» What to work on:
Leaving out the pictures, return each line of the entries from the first through the line with "SONAR: HC-SR04 -> US-100", and only those lines.

[Items from a data source]
===
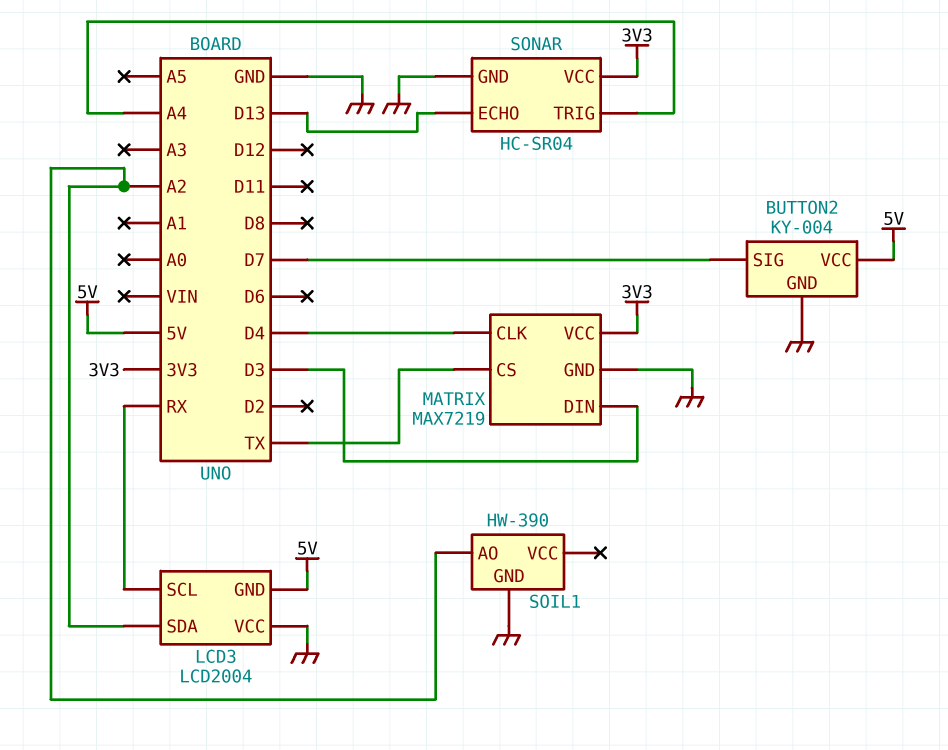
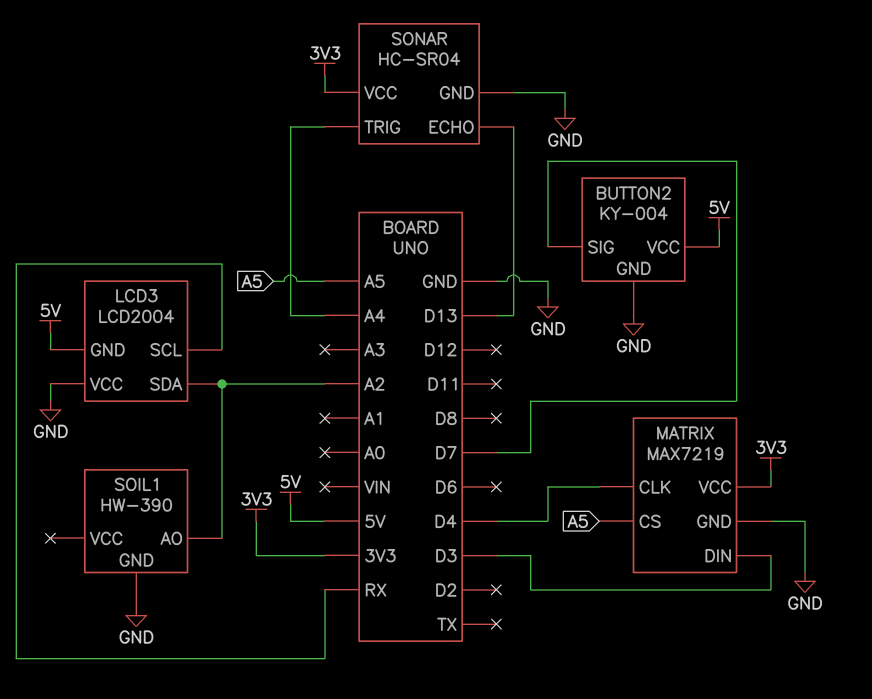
MATRIX pin CS: TX -> A5

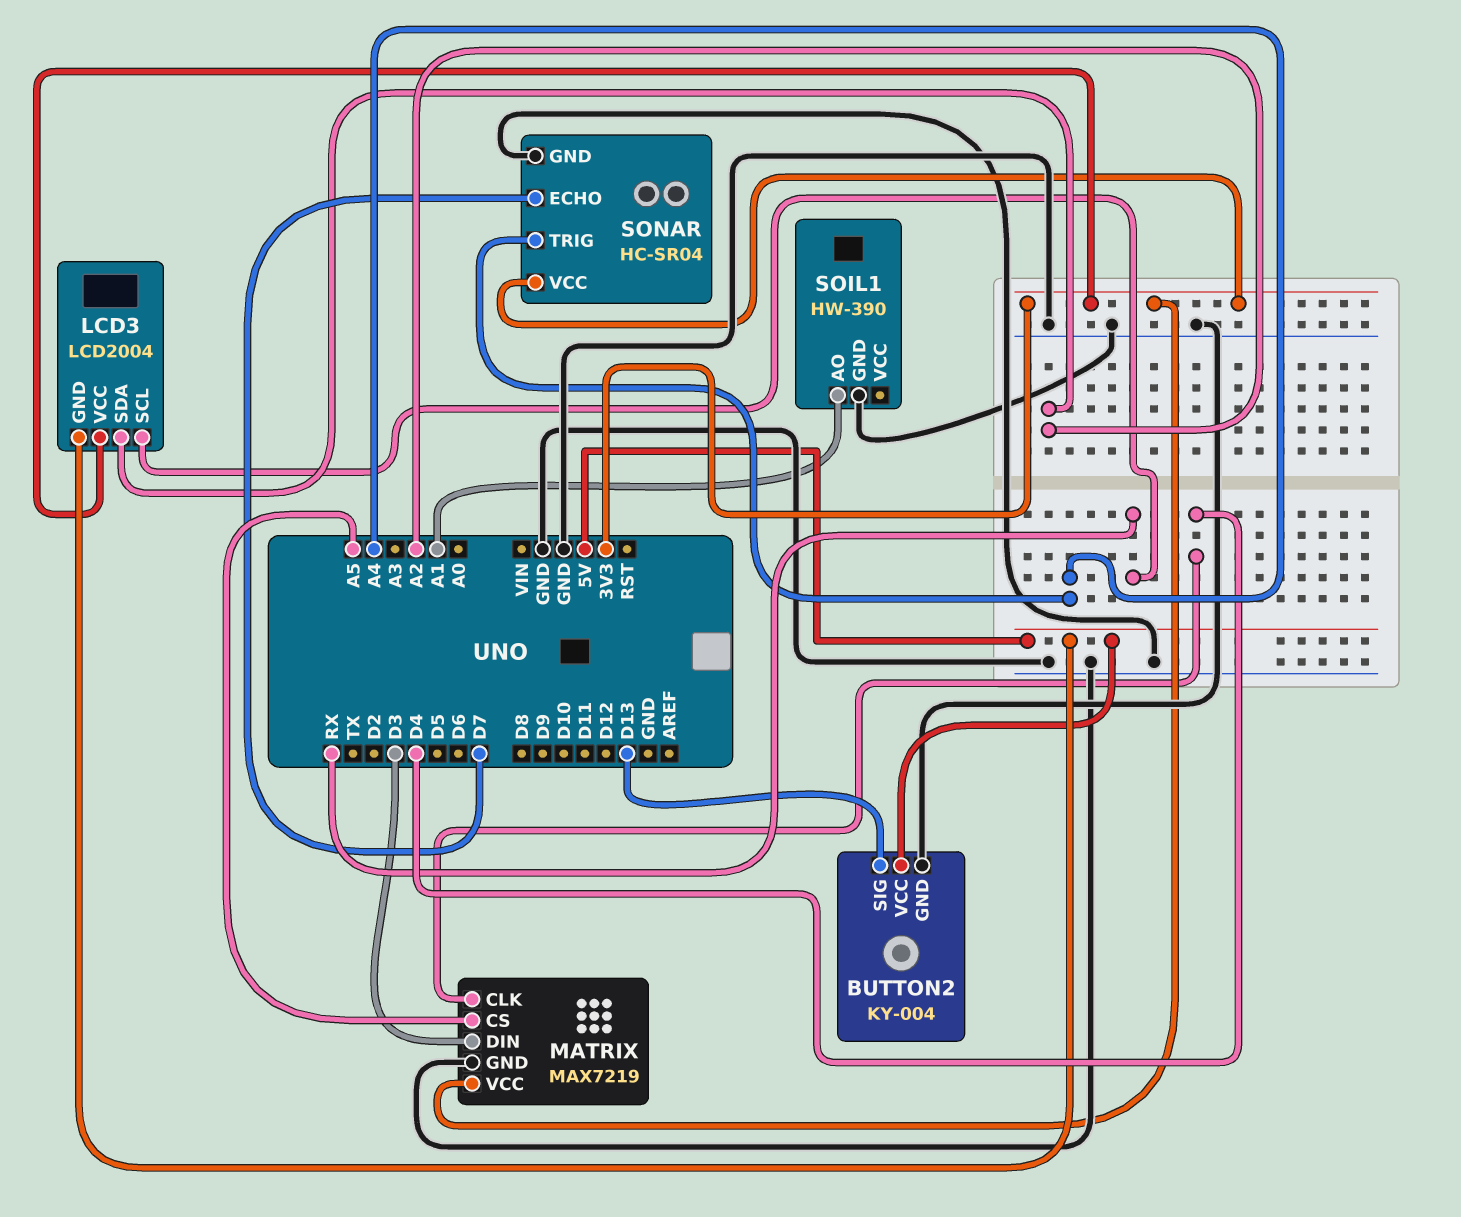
BUTTON2 pin SIG: D7 -> D13
LCD3 pin VCC: GND -> 3V3
SOIL1 pin AO: A2 -> A1
SONAR pin ECHO: D13 -> D7

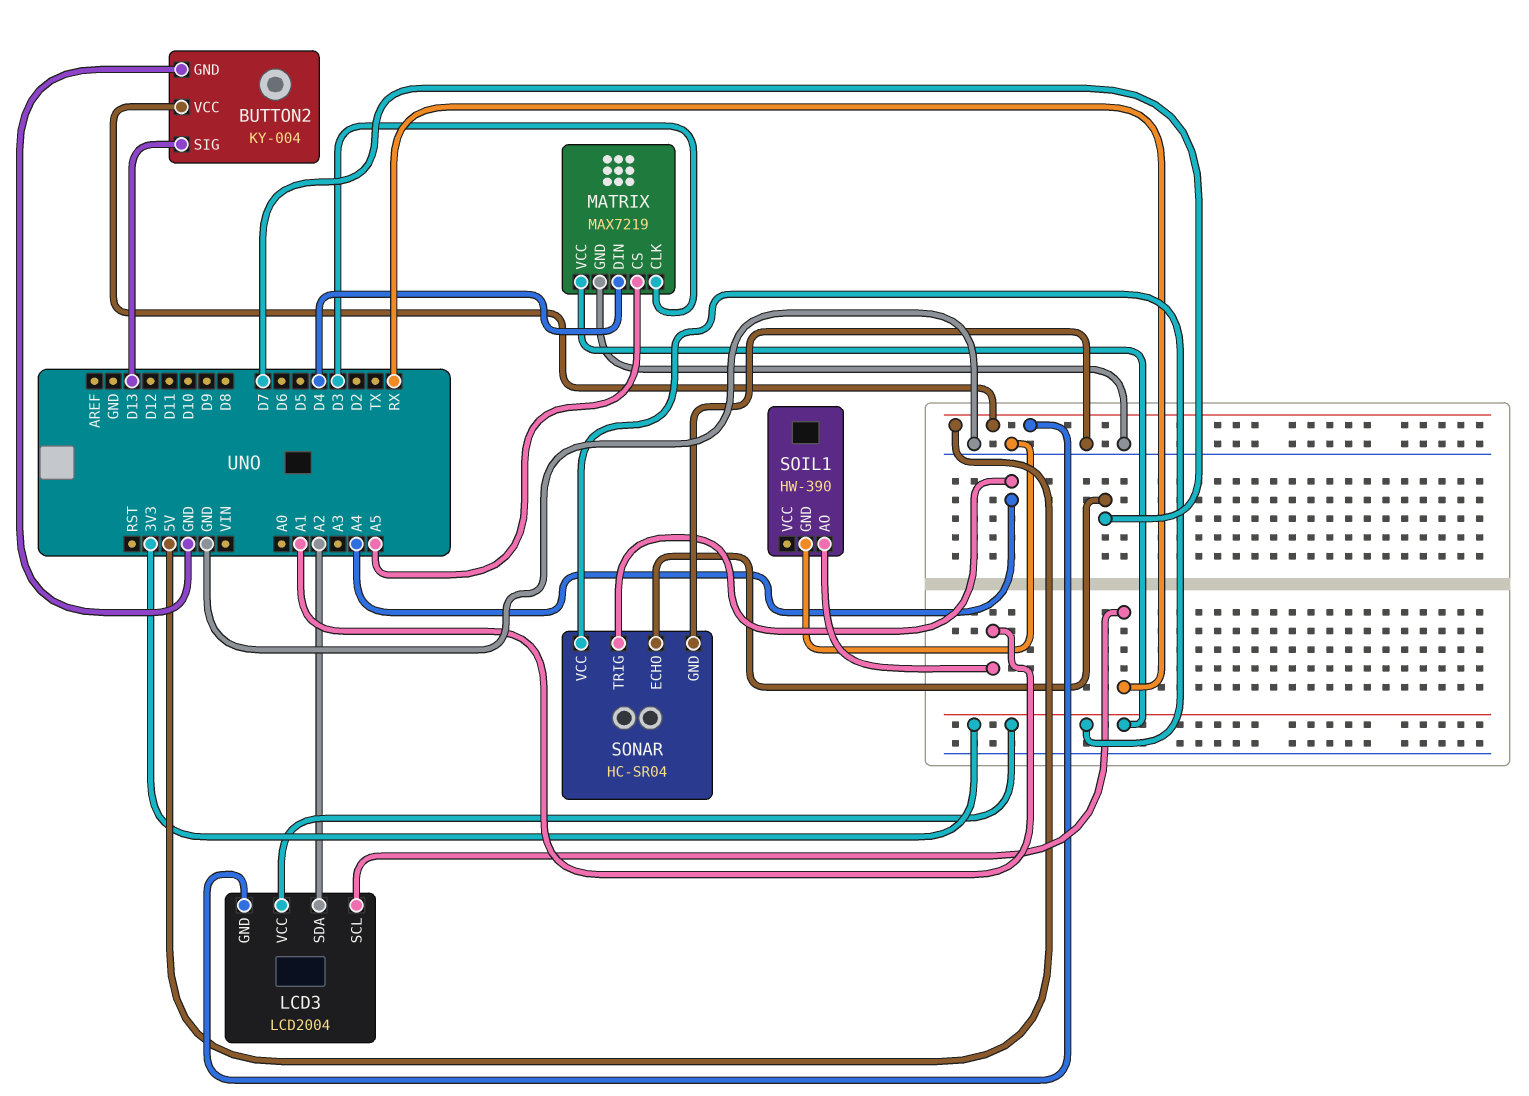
MATRIX pin CLK: D4 -> D3
MATRIX pin DIN: D3 -> D4

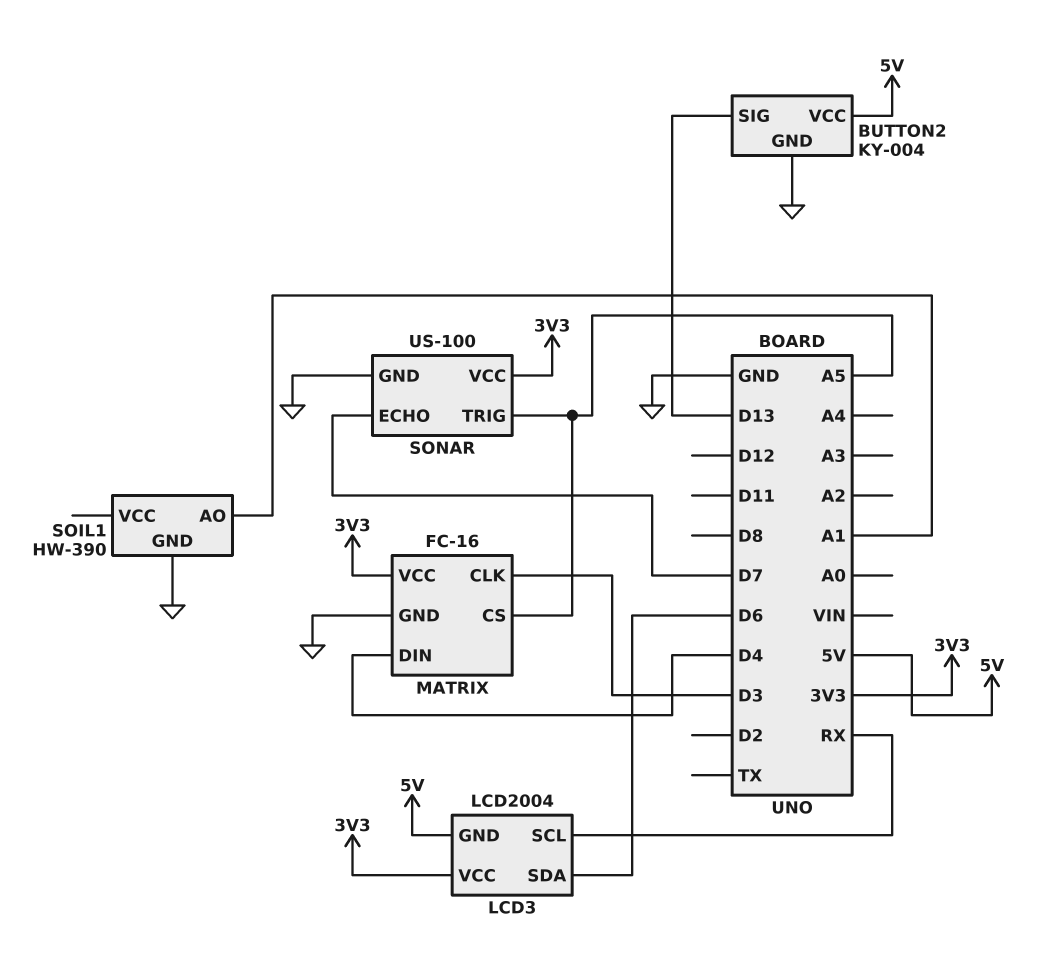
LCD3 pin SDA: A2 -> D6
MATRIX: MAX7219 -> FC-16
SONAR: HC-SR04 -> US-100
SONAR pin TRIG: A4 -> A5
===
» Response to the task:
MATRIX pin CS: TX -> A5

BUTTON2 pin SIG: D7 -> D13
LCD3 pin VCC: GND -> 3V3
SOIL1 pin AO: A2 -> A1
SONAR pin ECHO: D13 -> D7

MATRIX pin CLK: D4 -> D3
MATRIX pin DIN: D3 -> D4

LCD3 pin SDA: A2 -> D6
MATRIX: MAX7219 -> FC-16
SONAR: HC-SR04 -> US-100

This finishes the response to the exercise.